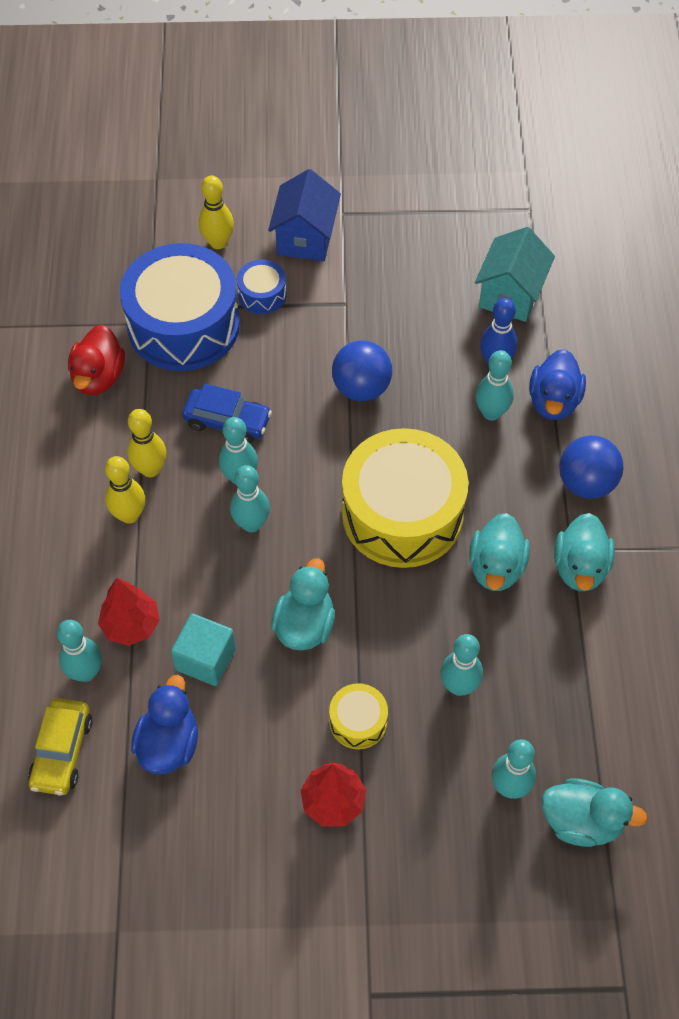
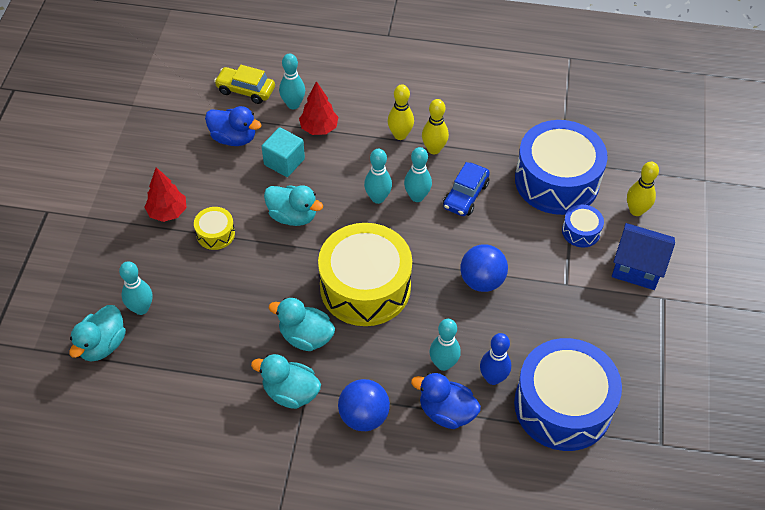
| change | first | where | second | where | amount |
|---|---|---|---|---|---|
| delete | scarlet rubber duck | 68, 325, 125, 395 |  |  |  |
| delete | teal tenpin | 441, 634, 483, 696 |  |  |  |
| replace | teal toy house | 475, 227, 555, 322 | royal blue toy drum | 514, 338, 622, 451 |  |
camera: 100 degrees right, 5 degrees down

== EXERCISE ==
Pictures don't belong in the copy. Transcribe every record exactly as it appears.

== REPLY ==
| change | first | where | second | where | amount |
|---|---|---|---|---|---|
| delete | scarlet rubber duck | 68, 325, 125, 395 |  |  |  |
| delete | teal tenpin | 441, 634, 483, 696 |  |  |  |
| replace | teal toy house | 475, 227, 555, 322 | royal blue toy drum | 514, 338, 622, 451 |  |
camera: 100 degrees right, 5 degrees down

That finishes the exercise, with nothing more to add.